# Aim of the task
Could you repeat the records below exactly, leaving out any pictures?

# Material shown
****************************************
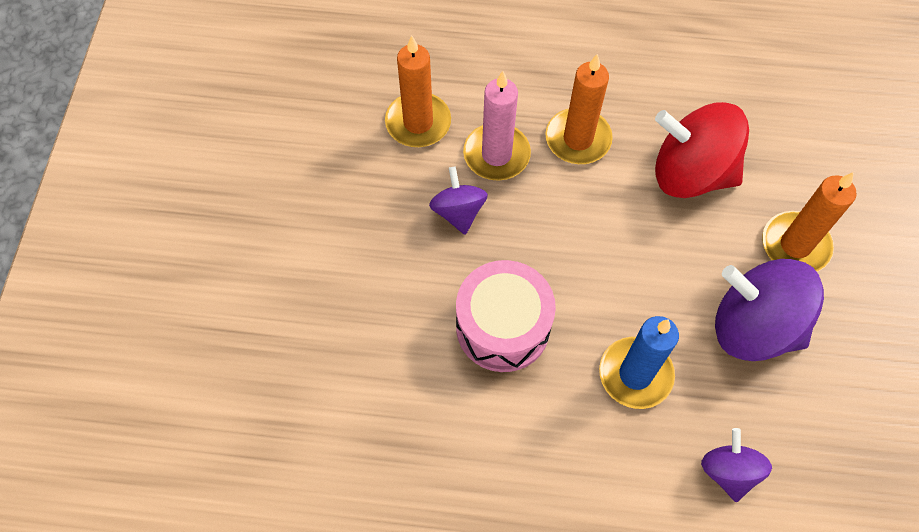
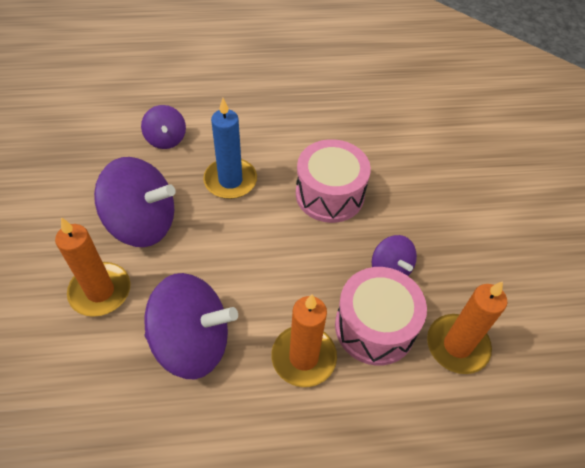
camera: 165 degrees right, 10 degrees down
(496, 154) = (375, 327): pink candle -> pink drum
(691, 173) = (192, 342): red spinning top -> purple spinning top

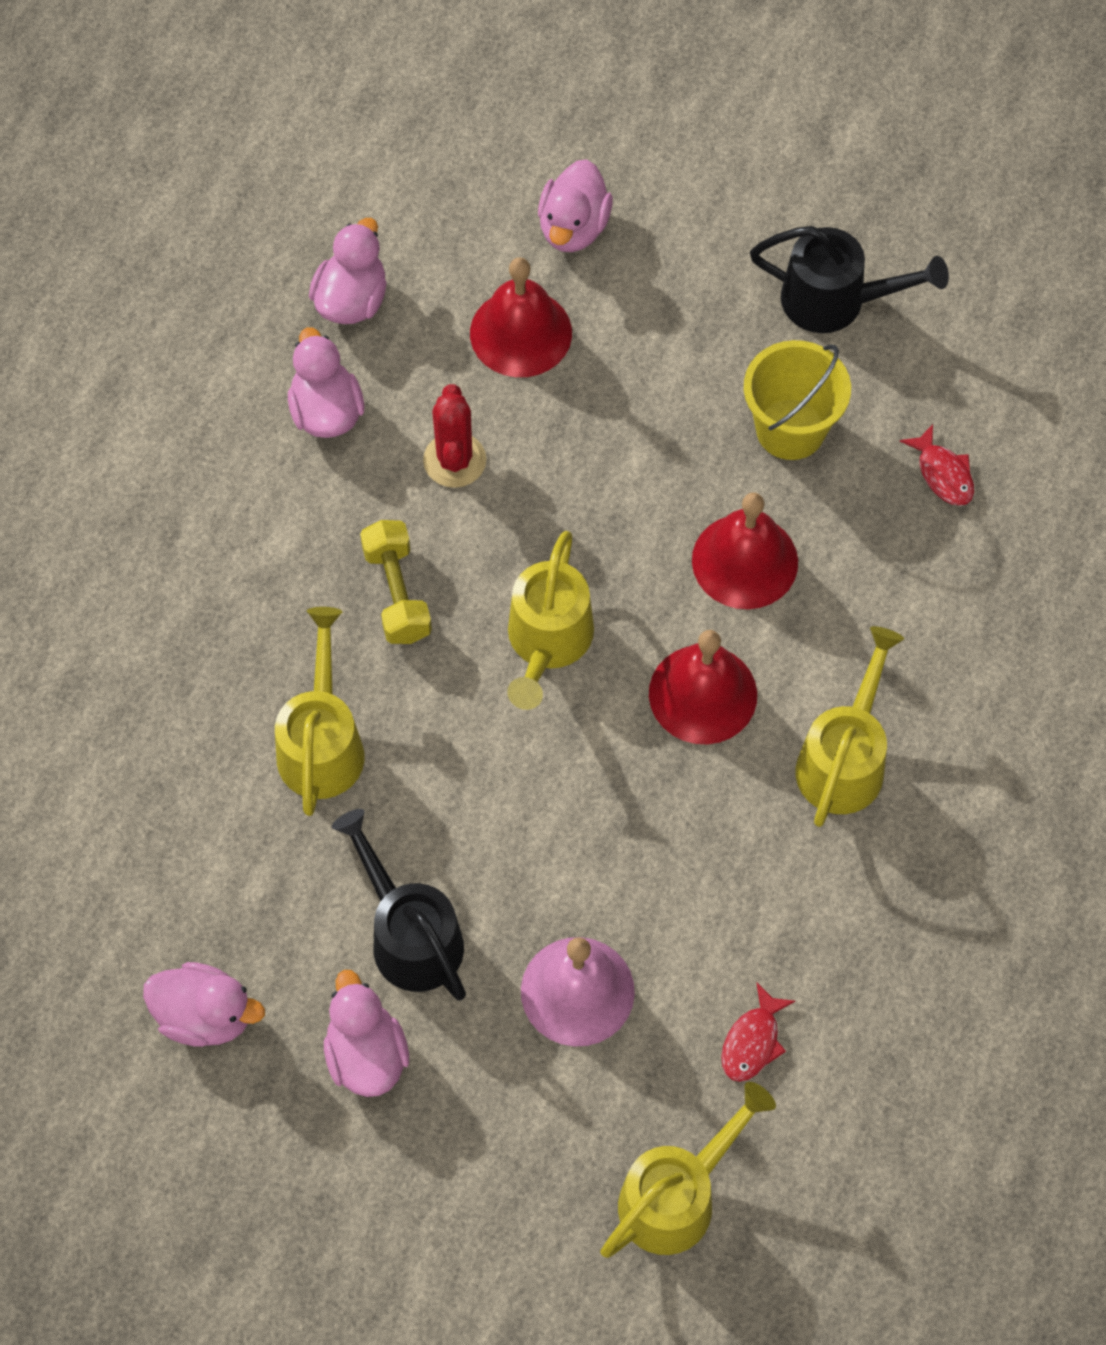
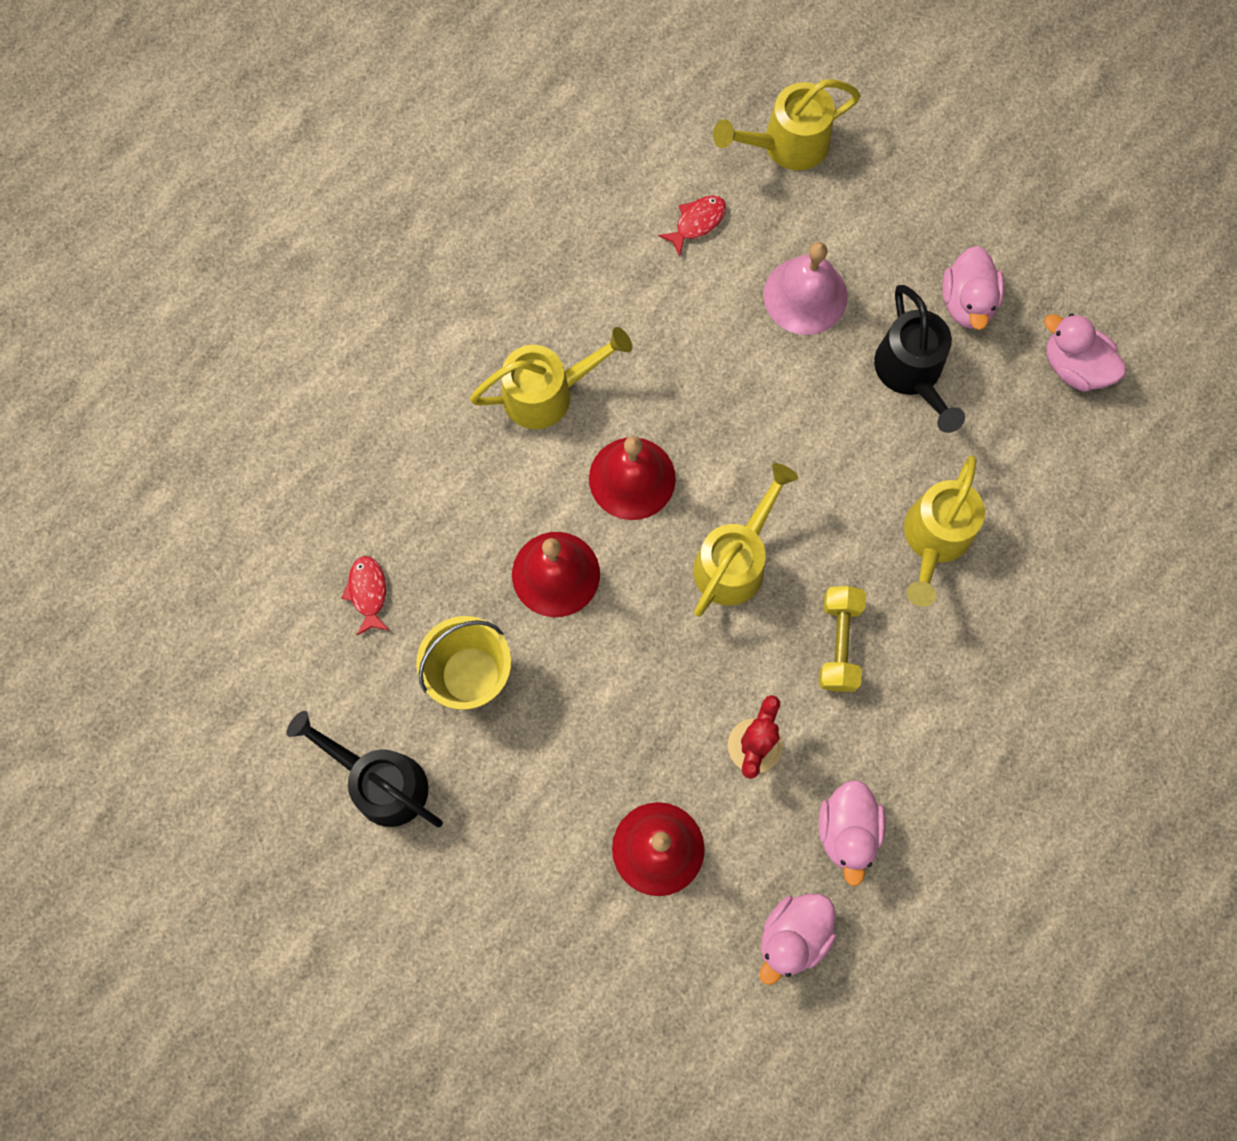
camera: 160 degrees left, 10 degrees up
(573, 227) = (574, 940): pink duck -> none
(844, 759) = (548, 393): yellow watering can -> yellow watering can turned 150 degrees counterclockwise

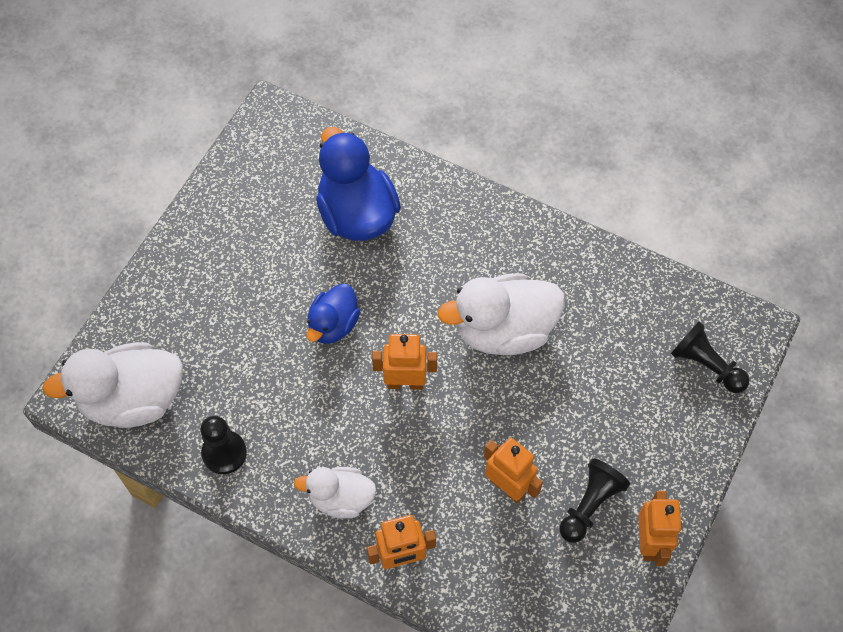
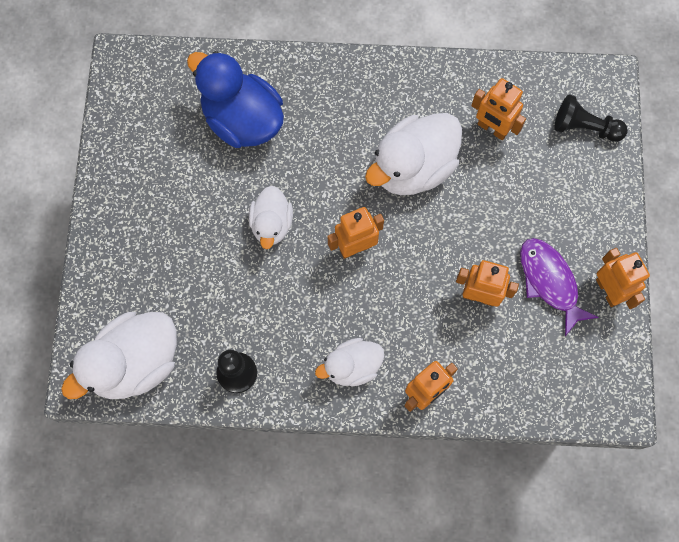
camera: 25 degrees left, 10 degrees up
(333, 325) = (271, 224): blue duck -> white duck
(590, 505) = (549, 282): black pawn -> purple fish
(606, 326) = (492, 129): none -> orange robot

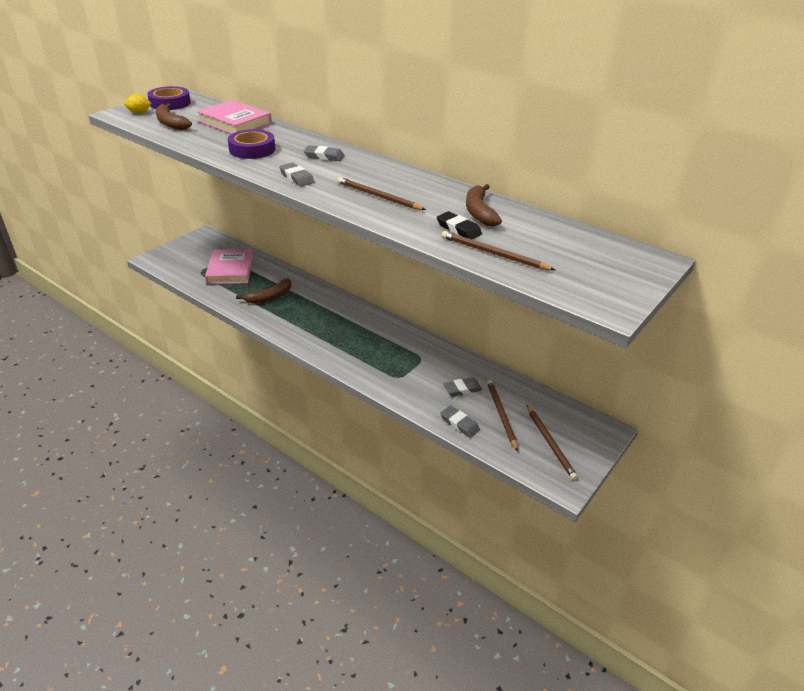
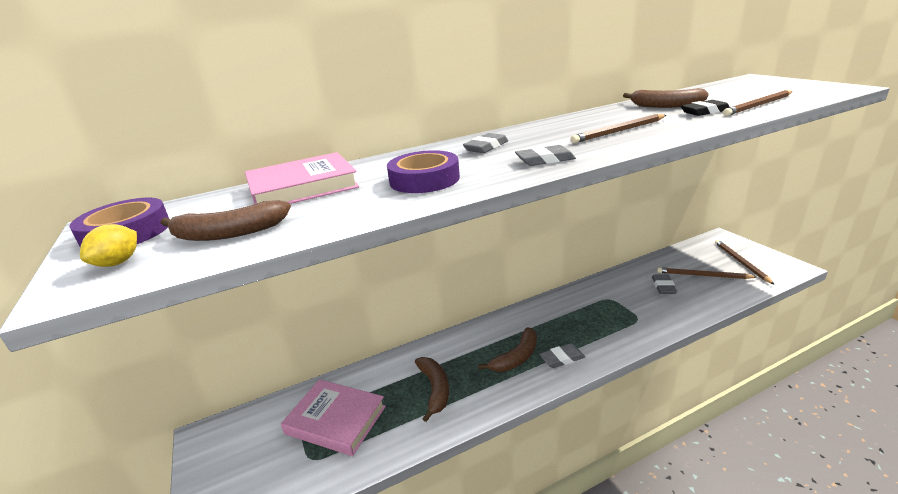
camera: 60 degrees left, 10 degrees down
(316, 323) = (516, 357): none -> brown banana
(459, 424) = (716, 298): grey eraser -> grey eraser (562, 358)
(550, 443) = (741, 262): brown pencil -> brown pencil turned 105 degrees counterclockwise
****************************************
# Output below
camera: 165 degrees right, 10 degrees down
(496, 154) = (375, 327): pink candle -> pink drum
(691, 173) = (192, 342): red spinning top -> purple spinning top

camera: 160 degrees left, 10 degrees up
(573, 227) = (574, 940): pink duck -> none
(844, 759) = (548, 393): yellow watering can -> yellow watering can turned 150 degrees counterclockwise

camera: 25 degrees left, 10 degrees up
(333, 325) = (271, 224): blue duck -> white duck
(590, 505) = (549, 282): black pawn -> purple fish
(606, 326) = (492, 129): none -> orange robot

camera: 60 degrees left, 10 degrees down
(316, 323) = (516, 357): none -> brown banana
(459, 424) = (716, 298): grey eraser -> grey eraser (562, 358)
(550, 443) = (741, 262): brown pencil -> brown pencil turned 105 degrees counterclockwise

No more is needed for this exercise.